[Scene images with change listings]
□ □ □ □ □
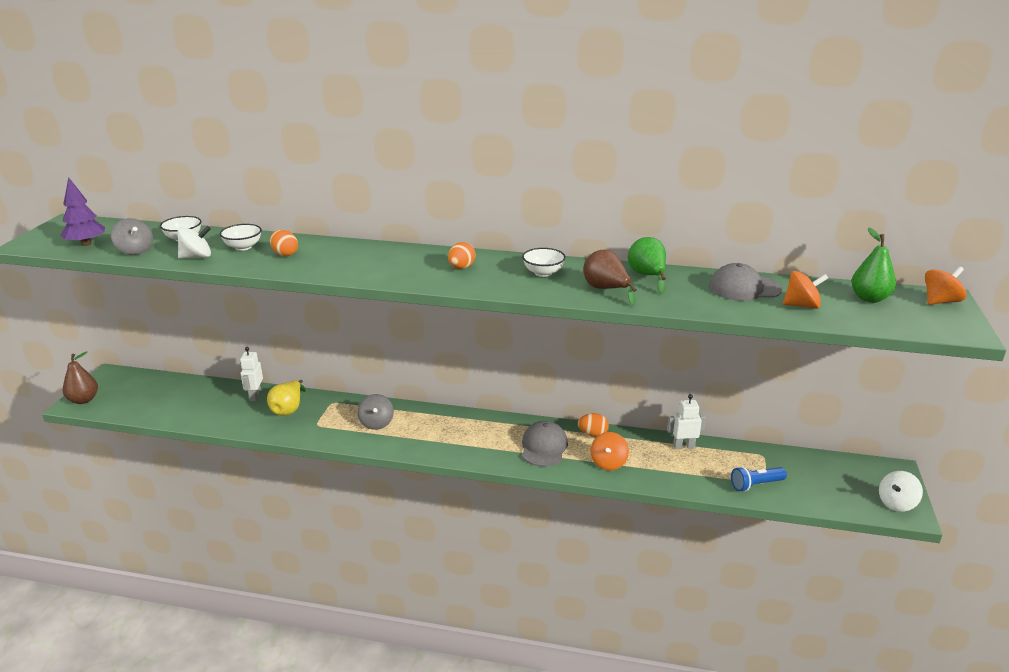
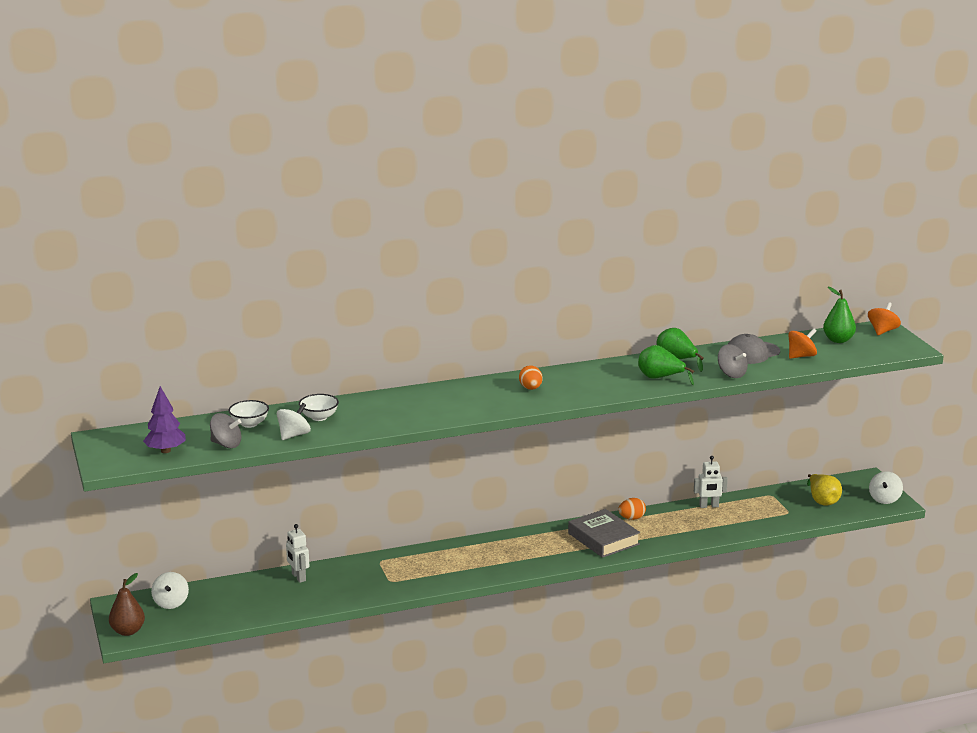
camera: 30 degrees left, 5 degrees down
(143, 386) = (171, 603): none -> white spinning top
(285, 254) = (367, 414): orange egg -> none
(288, 409) = (346, 578): yellow pear -> yellow pear (822, 501)
(376, 423) = (442, 564): grey spinning top -> grey spinning top (731, 374)
(543, 273) = (598, 377): white bowl -> none
(544, 447) = (603, 539): grey cap -> grey book
(606, 290) = (660, 378): brown pear -> green pear
(608, 463) = (665, 534): orange spinning top -> none
(683, 446) = (709, 506): white robot -> white robot turned 150 degrees counterclockwise
(756, 485) = (784, 516): blue flashlight -> none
□ □ □ □ □
Pick out and copy the lines of the entries that hold the string "spinning".

(143, 386) = (171, 603): none -> white spinning top
(376, 423) = (442, 564): grey spinning top -> grey spinning top (731, 374)
(608, 463) = (665, 534): orange spinning top -> none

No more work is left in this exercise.